> _What is needed_: Return all the records, each one exactly as given.

START The records

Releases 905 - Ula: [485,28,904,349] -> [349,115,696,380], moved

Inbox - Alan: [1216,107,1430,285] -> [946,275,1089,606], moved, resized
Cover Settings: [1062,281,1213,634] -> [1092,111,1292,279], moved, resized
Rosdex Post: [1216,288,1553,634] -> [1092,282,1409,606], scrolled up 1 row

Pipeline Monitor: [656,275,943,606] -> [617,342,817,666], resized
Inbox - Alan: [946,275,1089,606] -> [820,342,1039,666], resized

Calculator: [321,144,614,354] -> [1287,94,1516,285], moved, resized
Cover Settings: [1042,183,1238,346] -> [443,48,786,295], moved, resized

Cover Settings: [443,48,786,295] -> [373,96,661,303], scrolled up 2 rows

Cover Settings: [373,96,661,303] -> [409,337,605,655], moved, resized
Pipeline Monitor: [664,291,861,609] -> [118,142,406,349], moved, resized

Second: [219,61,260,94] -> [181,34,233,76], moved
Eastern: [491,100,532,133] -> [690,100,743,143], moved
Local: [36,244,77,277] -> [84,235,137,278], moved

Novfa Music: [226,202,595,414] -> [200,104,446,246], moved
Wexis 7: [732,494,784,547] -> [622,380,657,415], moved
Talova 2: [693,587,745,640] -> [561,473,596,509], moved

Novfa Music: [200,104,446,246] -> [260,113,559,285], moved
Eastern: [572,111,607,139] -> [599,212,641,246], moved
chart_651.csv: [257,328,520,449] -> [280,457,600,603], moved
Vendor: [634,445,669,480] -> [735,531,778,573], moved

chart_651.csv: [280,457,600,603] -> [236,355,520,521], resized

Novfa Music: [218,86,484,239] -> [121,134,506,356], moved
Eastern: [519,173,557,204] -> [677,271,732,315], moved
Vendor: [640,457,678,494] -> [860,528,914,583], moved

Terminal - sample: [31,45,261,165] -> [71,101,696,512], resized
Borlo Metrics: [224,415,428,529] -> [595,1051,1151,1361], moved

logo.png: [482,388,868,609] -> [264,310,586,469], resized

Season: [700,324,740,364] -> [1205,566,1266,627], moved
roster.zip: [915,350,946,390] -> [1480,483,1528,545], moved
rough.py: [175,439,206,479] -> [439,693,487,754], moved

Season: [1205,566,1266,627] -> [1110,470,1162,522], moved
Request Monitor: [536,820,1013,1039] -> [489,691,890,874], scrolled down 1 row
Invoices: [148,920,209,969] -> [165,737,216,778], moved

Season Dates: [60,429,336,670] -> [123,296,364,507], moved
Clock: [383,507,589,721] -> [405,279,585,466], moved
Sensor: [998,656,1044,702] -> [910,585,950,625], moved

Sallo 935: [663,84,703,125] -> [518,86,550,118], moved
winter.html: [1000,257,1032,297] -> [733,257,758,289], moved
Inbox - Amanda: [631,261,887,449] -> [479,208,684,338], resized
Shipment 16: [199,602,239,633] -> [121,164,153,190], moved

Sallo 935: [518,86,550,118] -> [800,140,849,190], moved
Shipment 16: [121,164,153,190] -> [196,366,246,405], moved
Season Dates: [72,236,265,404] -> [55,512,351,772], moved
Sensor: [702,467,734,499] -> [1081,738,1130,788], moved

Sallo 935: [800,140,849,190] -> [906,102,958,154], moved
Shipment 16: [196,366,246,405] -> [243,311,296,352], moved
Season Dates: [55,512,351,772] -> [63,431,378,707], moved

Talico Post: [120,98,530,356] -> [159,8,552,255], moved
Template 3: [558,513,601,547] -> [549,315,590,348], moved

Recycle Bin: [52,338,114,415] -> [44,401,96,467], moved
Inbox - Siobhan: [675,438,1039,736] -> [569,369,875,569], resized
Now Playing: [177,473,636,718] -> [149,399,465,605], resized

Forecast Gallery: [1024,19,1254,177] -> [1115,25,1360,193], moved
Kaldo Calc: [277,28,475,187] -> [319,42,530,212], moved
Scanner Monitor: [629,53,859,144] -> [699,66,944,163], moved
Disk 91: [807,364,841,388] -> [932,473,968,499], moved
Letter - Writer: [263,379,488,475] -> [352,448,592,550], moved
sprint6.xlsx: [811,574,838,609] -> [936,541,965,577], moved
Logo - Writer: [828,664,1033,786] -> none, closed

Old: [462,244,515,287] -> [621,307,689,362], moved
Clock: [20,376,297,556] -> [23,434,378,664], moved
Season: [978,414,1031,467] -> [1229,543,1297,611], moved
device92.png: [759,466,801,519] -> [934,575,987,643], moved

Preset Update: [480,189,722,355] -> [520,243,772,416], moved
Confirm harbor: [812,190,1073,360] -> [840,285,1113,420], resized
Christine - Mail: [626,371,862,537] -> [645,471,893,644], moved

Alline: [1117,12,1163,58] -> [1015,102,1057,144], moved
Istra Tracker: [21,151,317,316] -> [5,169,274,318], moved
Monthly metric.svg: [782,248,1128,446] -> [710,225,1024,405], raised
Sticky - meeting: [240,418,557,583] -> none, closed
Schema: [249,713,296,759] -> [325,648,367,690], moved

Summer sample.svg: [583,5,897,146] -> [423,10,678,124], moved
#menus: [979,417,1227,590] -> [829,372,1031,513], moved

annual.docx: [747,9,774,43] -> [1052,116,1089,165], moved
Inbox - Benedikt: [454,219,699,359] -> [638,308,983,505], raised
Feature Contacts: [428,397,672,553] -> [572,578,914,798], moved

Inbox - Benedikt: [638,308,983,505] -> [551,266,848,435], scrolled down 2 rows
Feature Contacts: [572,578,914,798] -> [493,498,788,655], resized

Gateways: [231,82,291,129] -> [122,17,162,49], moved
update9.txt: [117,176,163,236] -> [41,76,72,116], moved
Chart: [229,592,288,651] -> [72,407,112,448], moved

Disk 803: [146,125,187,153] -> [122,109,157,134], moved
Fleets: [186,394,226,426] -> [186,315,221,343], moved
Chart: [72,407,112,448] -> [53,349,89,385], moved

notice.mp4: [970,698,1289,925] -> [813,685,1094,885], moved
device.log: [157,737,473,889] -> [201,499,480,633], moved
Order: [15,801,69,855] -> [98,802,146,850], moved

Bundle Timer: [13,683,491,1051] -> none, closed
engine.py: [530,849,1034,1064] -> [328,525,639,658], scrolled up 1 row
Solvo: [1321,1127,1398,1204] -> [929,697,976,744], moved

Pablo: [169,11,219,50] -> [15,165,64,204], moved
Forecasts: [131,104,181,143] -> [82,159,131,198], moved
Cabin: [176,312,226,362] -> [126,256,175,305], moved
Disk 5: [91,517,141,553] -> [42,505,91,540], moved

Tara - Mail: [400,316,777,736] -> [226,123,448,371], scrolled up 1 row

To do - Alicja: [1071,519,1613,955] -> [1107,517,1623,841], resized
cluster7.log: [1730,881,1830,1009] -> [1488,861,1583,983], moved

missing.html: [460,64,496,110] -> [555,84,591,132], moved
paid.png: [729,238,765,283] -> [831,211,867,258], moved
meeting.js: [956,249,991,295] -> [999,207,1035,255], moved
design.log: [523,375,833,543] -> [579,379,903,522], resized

END The records

> _Answer to the exercise_:
Releases 905 - Ula: [485,28,904,349] -> [349,115,696,380], moved

Inbox - Alan: [1216,107,1430,285] -> [946,275,1089,606], moved, resized
Cover Settings: [1062,281,1213,634] -> [1092,111,1292,279], moved, resized
Rosdex Post: [1216,288,1553,634] -> [1092,282,1409,606], scrolled up 1 row

Pipeline Monitor: [656,275,943,606] -> [617,342,817,666], resized
Inbox - Alan: [946,275,1089,606] -> [820,342,1039,666], resized

Calculator: [321,144,614,354] -> [1287,94,1516,285], moved, resized
Cover Settings: [1042,183,1238,346] -> [443,48,786,295], moved, resized

Cover Settings: [443,48,786,295] -> [373,96,661,303], scrolled up 2 rows

Cover Settings: [373,96,661,303] -> [409,337,605,655], moved, resized
Pipeline Monitor: [664,291,861,609] -> [118,142,406,349], moved, resized

Second: [219,61,260,94] -> [181,34,233,76], moved
Eastern: [491,100,532,133] -> [690,100,743,143], moved
Local: [36,244,77,277] -> [84,235,137,278], moved

Novfa Music: [226,202,595,414] -> [200,104,446,246], moved
Wexis 7: [732,494,784,547] -> [622,380,657,415], moved
Talova 2: [693,587,745,640] -> [561,473,596,509], moved

Novfa Music: [200,104,446,246] -> [260,113,559,285], moved
Eastern: [572,111,607,139] -> [599,212,641,246], moved
chart_651.csv: [257,328,520,449] -> [280,457,600,603], moved
Vendor: [634,445,669,480] -> [735,531,778,573], moved

chart_651.csv: [280,457,600,603] -> [236,355,520,521], resized

Novfa Music: [218,86,484,239] -> [121,134,506,356], moved
Eastern: [519,173,557,204] -> [677,271,732,315], moved
Vendor: [640,457,678,494] -> [860,528,914,583], moved

Terminal - sample: [31,45,261,165] -> [71,101,696,512], resized
Borlo Metrics: [224,415,428,529] -> [595,1051,1151,1361], moved

logo.png: [482,388,868,609] -> [264,310,586,469], resized

Season: [700,324,740,364] -> [1205,566,1266,627], moved
roster.zip: [915,350,946,390] -> [1480,483,1528,545], moved
rough.py: [175,439,206,479] -> [439,693,487,754], moved

Season: [1205,566,1266,627] -> [1110,470,1162,522], moved
Request Monitor: [536,820,1013,1039] -> [489,691,890,874], scrolled down 1 row
Invoices: [148,920,209,969] -> [165,737,216,778], moved

Season Dates: [60,429,336,670] -> [123,296,364,507], moved
Clock: [383,507,589,721] -> [405,279,585,466], moved
Sensor: [998,656,1044,702] -> [910,585,950,625], moved

Sallo 935: [663,84,703,125] -> [518,86,550,118], moved
winter.html: [1000,257,1032,297] -> [733,257,758,289], moved
Inbox - Amanda: [631,261,887,449] -> [479,208,684,338], resized
Shipment 16: [199,602,239,633] -> [121,164,153,190], moved

Sallo 935: [518,86,550,118] -> [800,140,849,190], moved
Shipment 16: [121,164,153,190] -> [196,366,246,405], moved
Season Dates: [72,236,265,404] -> [55,512,351,772], moved
Sensor: [702,467,734,499] -> [1081,738,1130,788], moved

Sallo 935: [800,140,849,190] -> [906,102,958,154], moved
Shipment 16: [196,366,246,405] -> [243,311,296,352], moved
Season Dates: [55,512,351,772] -> [63,431,378,707], moved

Talico Post: [120,98,530,356] -> [159,8,552,255], moved
Template 3: [558,513,601,547] -> [549,315,590,348], moved

Recycle Bin: [52,338,114,415] -> [44,401,96,467], moved
Inbox - Siobhan: [675,438,1039,736] -> [569,369,875,569], resized
Now Playing: [177,473,636,718] -> [149,399,465,605], resized

Forecast Gallery: [1024,19,1254,177] -> [1115,25,1360,193], moved
Kaldo Calc: [277,28,475,187] -> [319,42,530,212], moved
Scanner Monitor: [629,53,859,144] -> [699,66,944,163], moved
Disk 91: [807,364,841,388] -> [932,473,968,499], moved
Letter - Writer: [263,379,488,475] -> [352,448,592,550], moved
sprint6.xlsx: [811,574,838,609] -> [936,541,965,577], moved
Logo - Writer: [828,664,1033,786] -> none, closed

Old: [462,244,515,287] -> [621,307,689,362], moved
Clock: [20,376,297,556] -> [23,434,378,664], moved
Season: [978,414,1031,467] -> [1229,543,1297,611], moved
device92.png: [759,466,801,519] -> [934,575,987,643], moved

Preset Update: [480,189,722,355] -> [520,243,772,416], moved
Confirm harbor: [812,190,1073,360] -> [840,285,1113,420], resized
Christine - Mail: [626,371,862,537] -> [645,471,893,644], moved

Alline: [1117,12,1163,58] -> [1015,102,1057,144], moved
Istra Tracker: [21,151,317,316] -> [5,169,274,318], moved
Monthly metric.svg: [782,248,1128,446] -> [710,225,1024,405], raised
Sticky - meeting: [240,418,557,583] -> none, closed
Schema: [249,713,296,759] -> [325,648,367,690], moved

Summer sample.svg: [583,5,897,146] -> [423,10,678,124], moved
#menus: [979,417,1227,590] -> [829,372,1031,513], moved

annual.docx: [747,9,774,43] -> [1052,116,1089,165], moved
Inbox - Benedikt: [454,219,699,359] -> [638,308,983,505], raised
Feature Contacts: [428,397,672,553] -> [572,578,914,798], moved

Inbox - Benedikt: [638,308,983,505] -> [551,266,848,435], scrolled down 2 rows
Feature Contacts: [572,578,914,798] -> [493,498,788,655], resized

Gateways: [231,82,291,129] -> [122,17,162,49], moved
update9.txt: [117,176,163,236] -> [41,76,72,116], moved
Chart: [229,592,288,651] -> [72,407,112,448], moved

Disk 803: [146,125,187,153] -> [122,109,157,134], moved
Fleets: [186,394,226,426] -> [186,315,221,343], moved
Chart: [72,407,112,448] -> [53,349,89,385], moved

notice.mp4: [970,698,1289,925] -> [813,685,1094,885], moved
device.log: [157,737,473,889] -> [201,499,480,633], moved
Order: [15,801,69,855] -> [98,802,146,850], moved

Bundle Timer: [13,683,491,1051] -> none, closed
engine.py: [530,849,1034,1064] -> [328,525,639,658], scrolled up 1 row
Solvo: [1321,1127,1398,1204] -> [929,697,976,744], moved

Pablo: [169,11,219,50] -> [15,165,64,204], moved
Forecasts: [131,104,181,143] -> [82,159,131,198], moved
Cabin: [176,312,226,362] -> [126,256,175,305], moved
Disk 5: [91,517,141,553] -> [42,505,91,540], moved

Tara - Mail: [400,316,777,736] -> [226,123,448,371], scrolled up 1 row

To do - Alicja: [1071,519,1613,955] -> [1107,517,1623,841], resized
cluster7.log: [1730,881,1830,1009] -> [1488,861,1583,983], moved

missing.html: [460,64,496,110] -> [555,84,591,132], moved
paid.png: [729,238,765,283] -> [831,211,867,258], moved
meeting.js: [956,249,991,295] -> [999,207,1035,255], moved
design.log: [523,375,833,543] -> [579,379,903,522], resized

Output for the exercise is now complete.